Data:

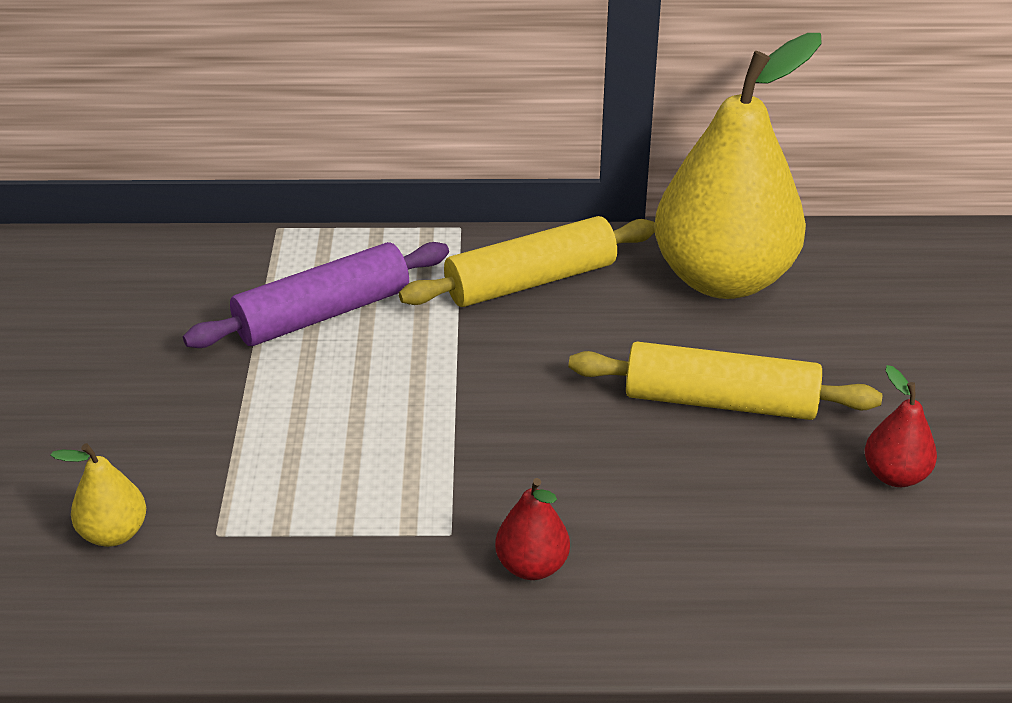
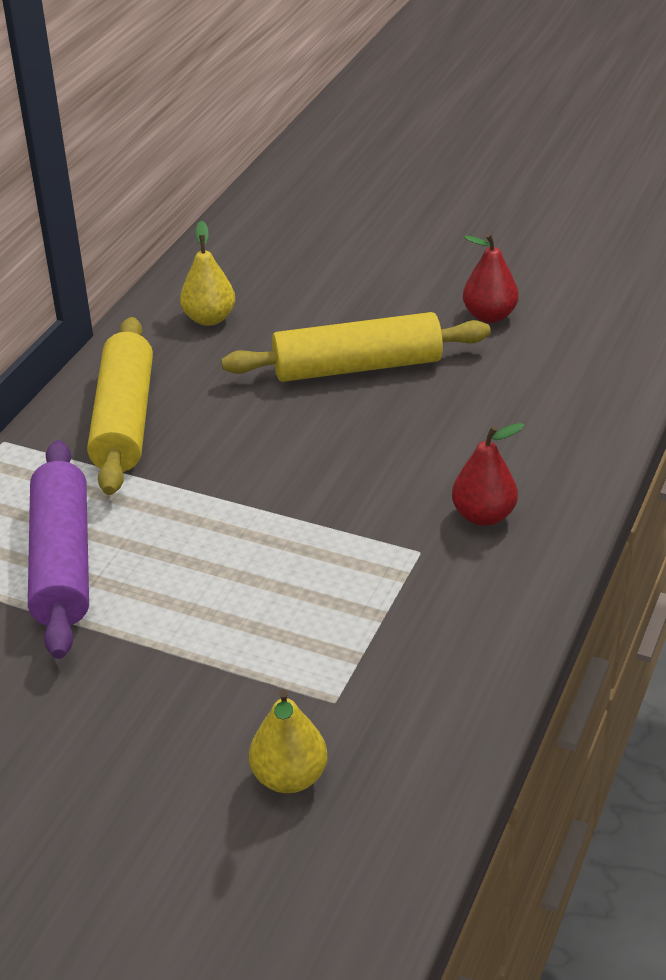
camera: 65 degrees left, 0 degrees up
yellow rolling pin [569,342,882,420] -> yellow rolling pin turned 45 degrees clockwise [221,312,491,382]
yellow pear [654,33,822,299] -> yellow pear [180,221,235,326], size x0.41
* * *
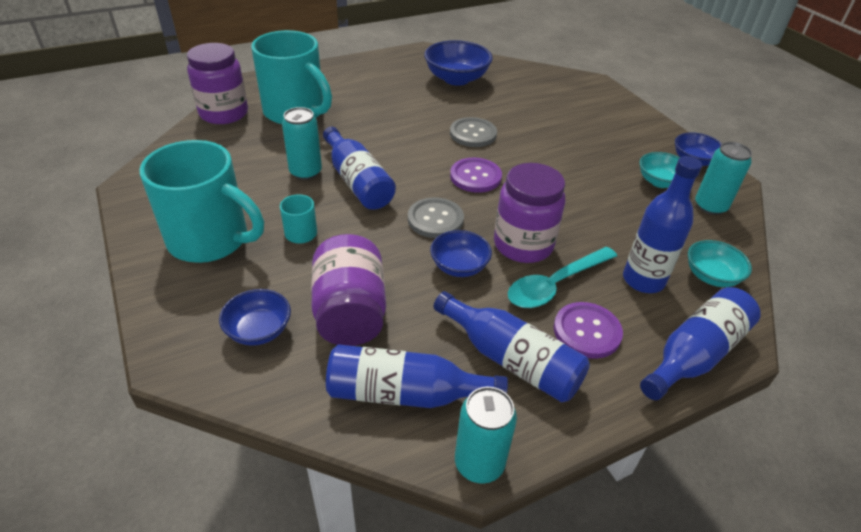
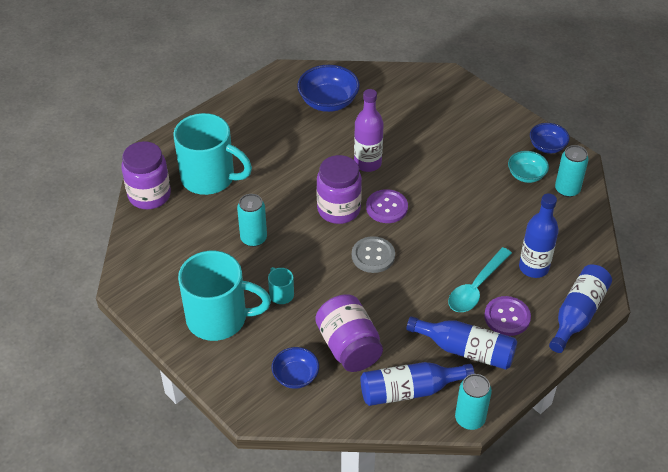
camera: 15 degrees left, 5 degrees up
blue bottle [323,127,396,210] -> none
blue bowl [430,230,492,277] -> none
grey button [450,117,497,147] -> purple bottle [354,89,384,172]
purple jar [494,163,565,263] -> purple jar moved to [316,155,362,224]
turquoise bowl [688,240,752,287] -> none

Activity:
Since only part of the listing is wanted, copy exactly the lines from the one holding "camera: 15 degrees left, 5 degrees up" to the one holding "turquoise bowl [688,240,752,287] -> none", both included.

Problem solution:
camera: 15 degrees left, 5 degrees up
blue bottle [323,127,396,210] -> none
blue bowl [430,230,492,277] -> none
grey button [450,117,497,147] -> purple bottle [354,89,384,172]
purple jar [494,163,565,263] -> purple jar moved to [316,155,362,224]
turquoise bowl [688,240,752,287] -> none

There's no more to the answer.